#### PROBLEM DETAILS
Lines before the one containing "U2 pin VSS: AGND -> RESET" are left out; that line and every line after it, through the end of the records, are to be reproduced exactly.

[Difference listings]
○ ○ ○ ○ ○ ○ ○
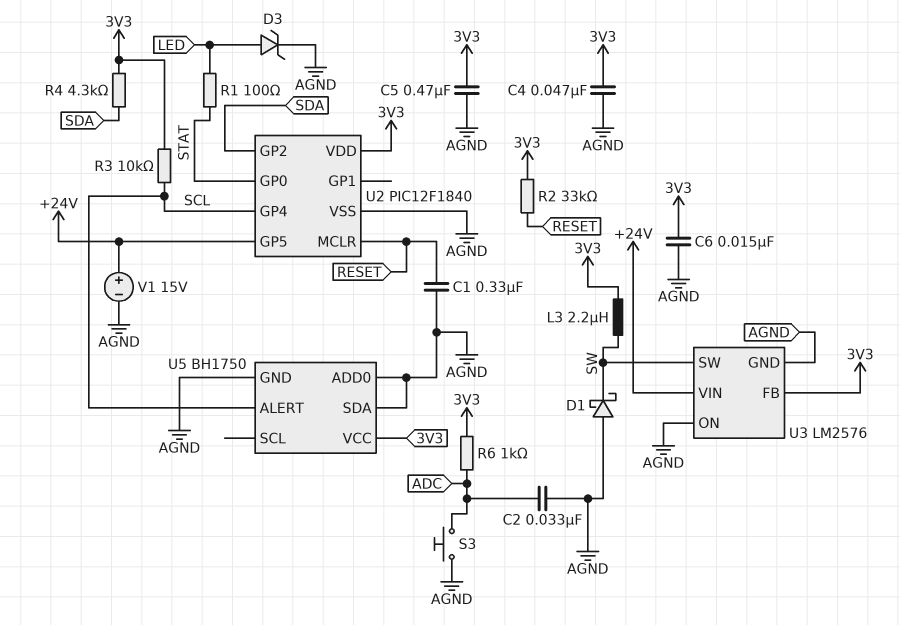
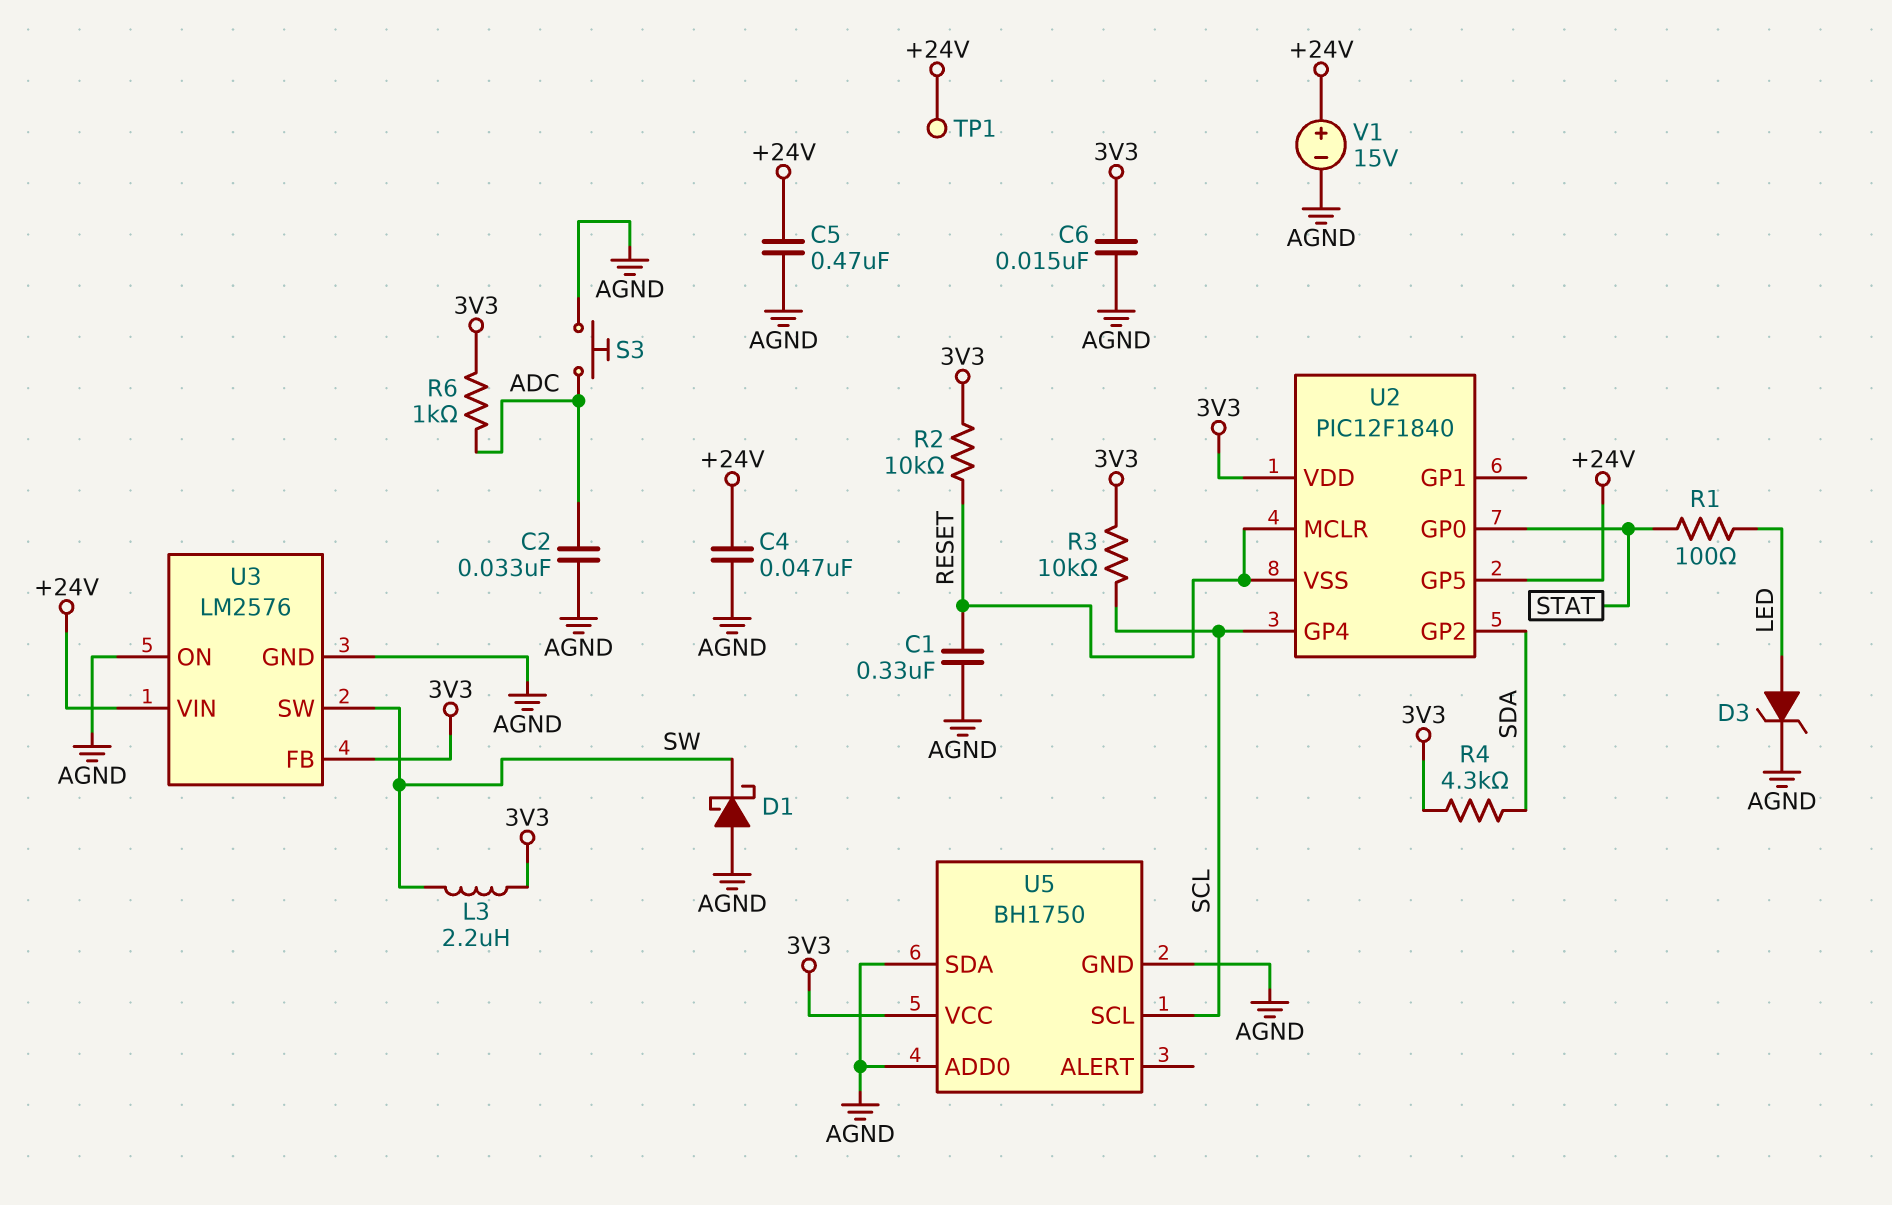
C4: 47nF (3V3, AGND) -> 47nF (+24V, AGND)
C5: 470nF (3V3, AGND) -> 470nF (+24V, AGND)
R2: 33k (3V3, RESET) -> 10k (3V3, RESET)
TP1: none -> test point (+24V)
U2 pin VSS: AGND -> RESET
U5 pin ALERT: SCL -> none
U5 pin SCL: none -> SCL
○ ○ ○ ○ ○ ○ ○
#### ANSWER SECTION
U2 pin VSS: AGND -> RESET
U5 pin ALERT: SCL -> none
U5 pin SCL: none -> SCL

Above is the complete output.